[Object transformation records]
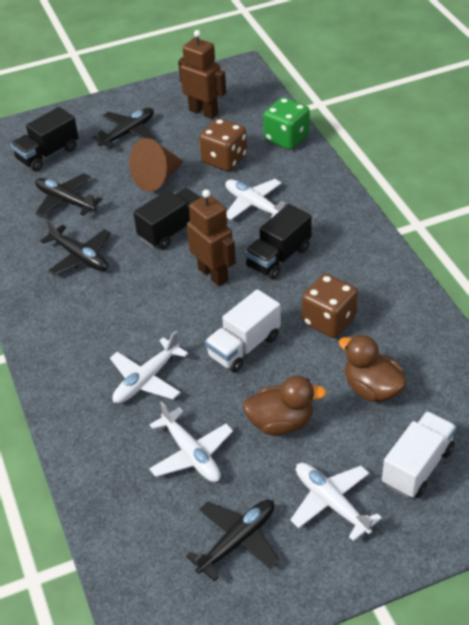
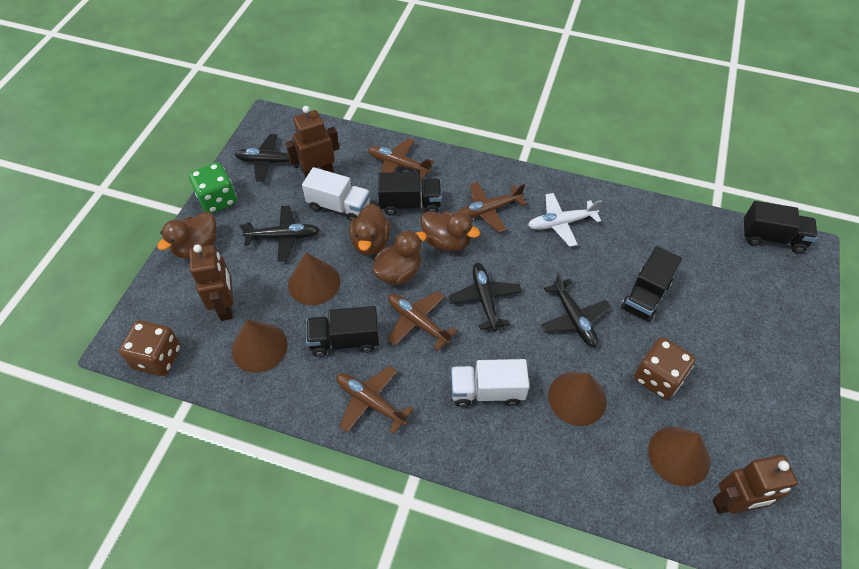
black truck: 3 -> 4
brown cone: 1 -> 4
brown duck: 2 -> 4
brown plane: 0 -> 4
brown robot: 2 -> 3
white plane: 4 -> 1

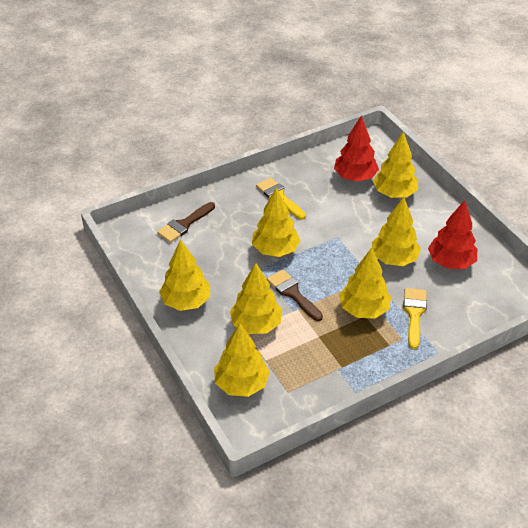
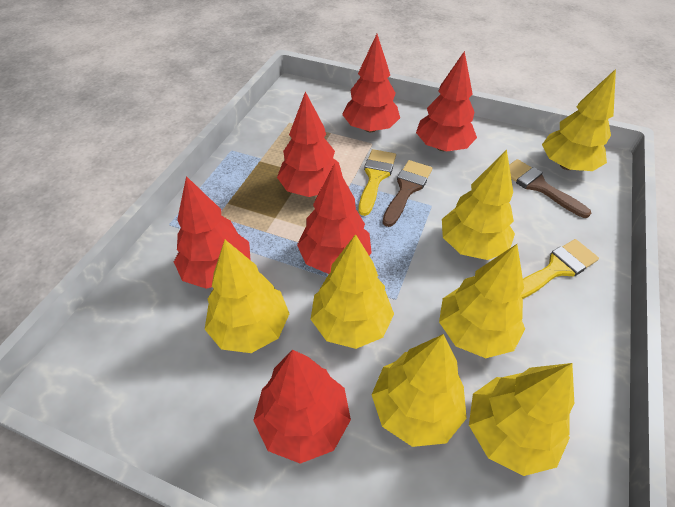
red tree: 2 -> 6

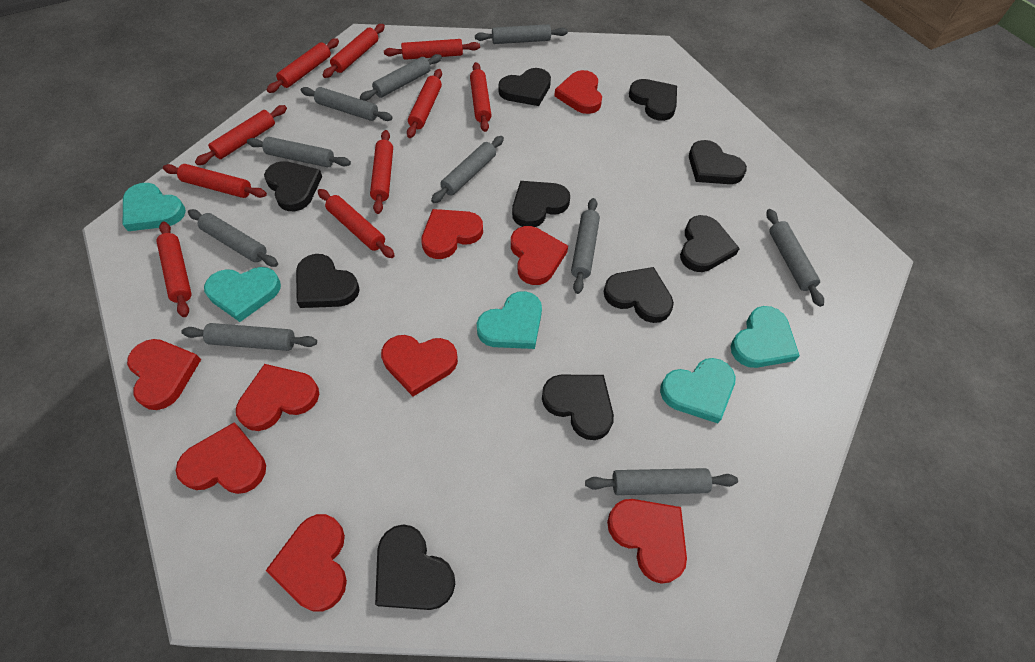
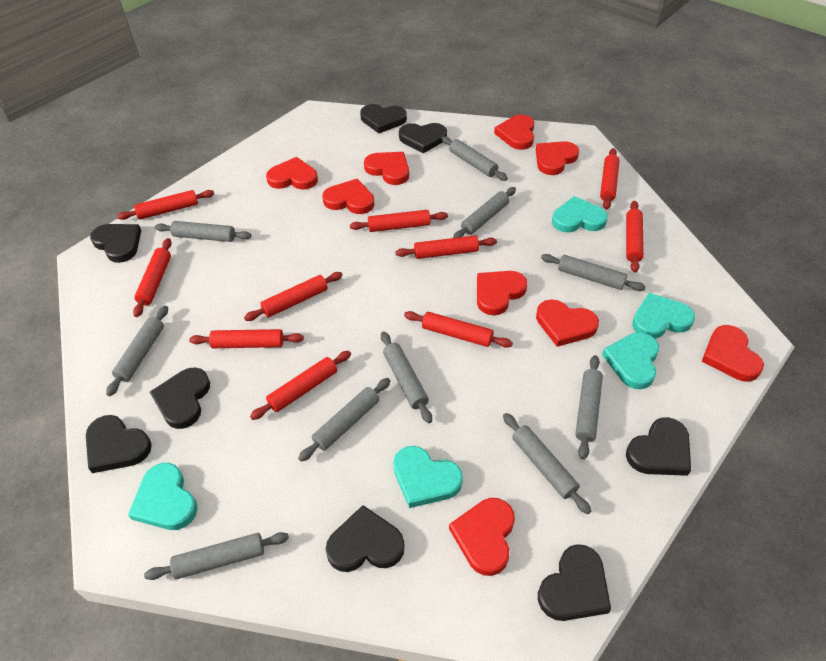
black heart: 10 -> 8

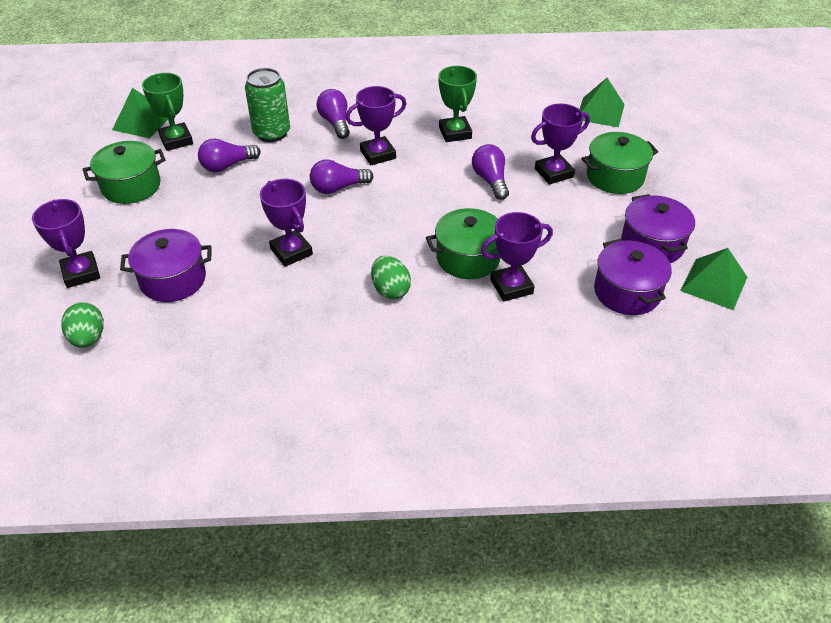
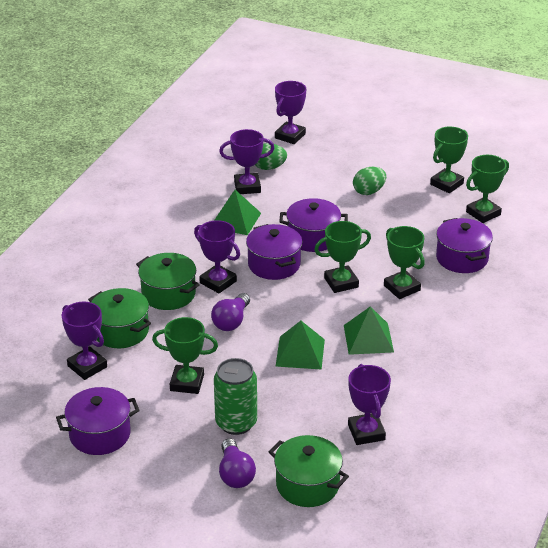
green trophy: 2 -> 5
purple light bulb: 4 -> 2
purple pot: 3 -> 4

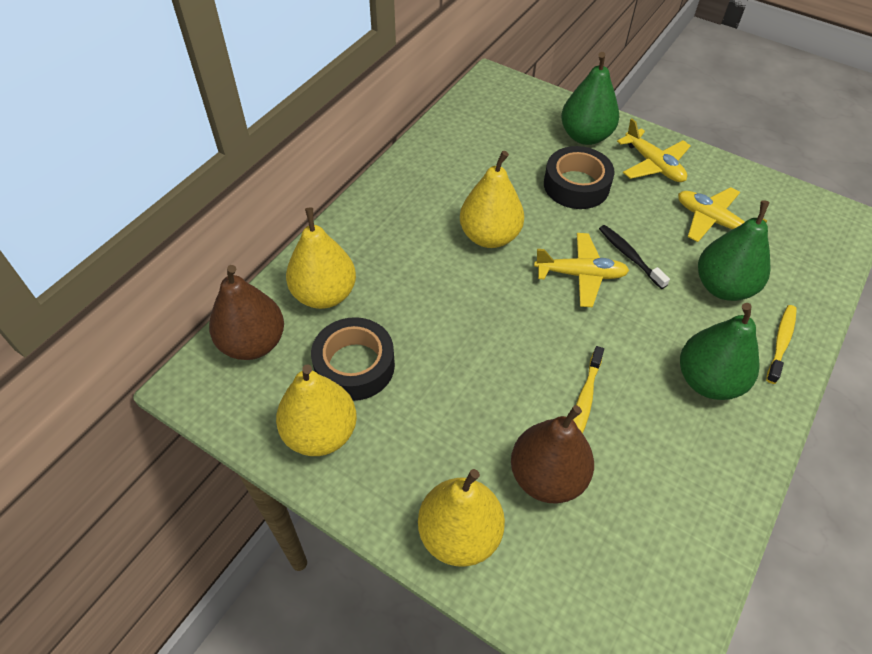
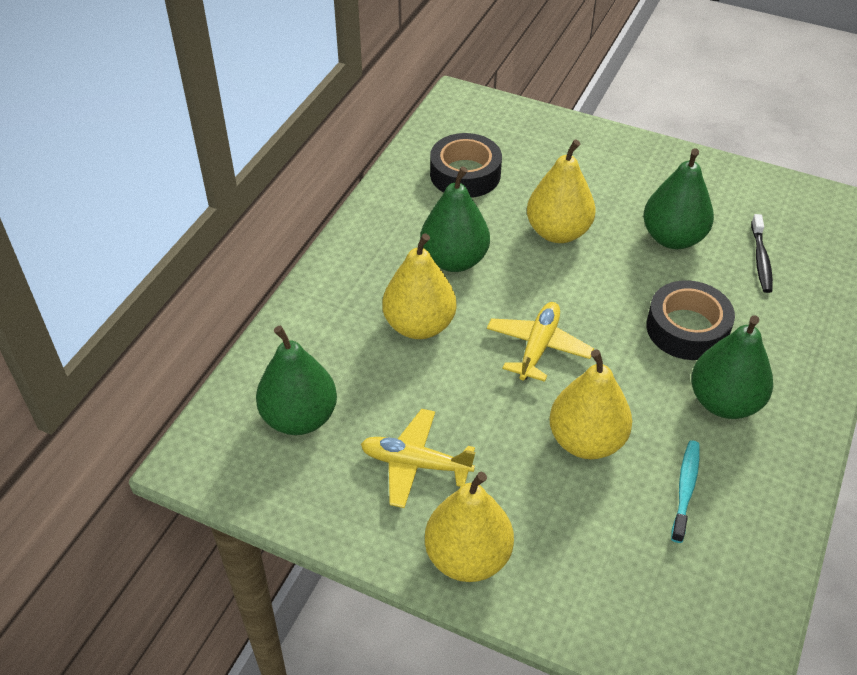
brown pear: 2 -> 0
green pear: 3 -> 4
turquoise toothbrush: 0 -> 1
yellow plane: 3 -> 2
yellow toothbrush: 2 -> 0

§ **PROBLEM DESCRIPTION**: Return exactly the lines from the one with "brown robot: 2 -> 3" through the last line of the entries above, both ends included. No pictures may appear in the copy.

§ **WRITTEN RESPONSE**:
brown robot: 2 -> 3
white plane: 4 -> 1

red tree: 2 -> 6

black heart: 10 -> 8

green trophy: 2 -> 5
purple light bulb: 4 -> 2
purple pot: 3 -> 4

brown pear: 2 -> 0
green pear: 3 -> 4
turquoise toothbrush: 0 -> 1
yellow plane: 3 -> 2
yellow toothbrush: 2 -> 0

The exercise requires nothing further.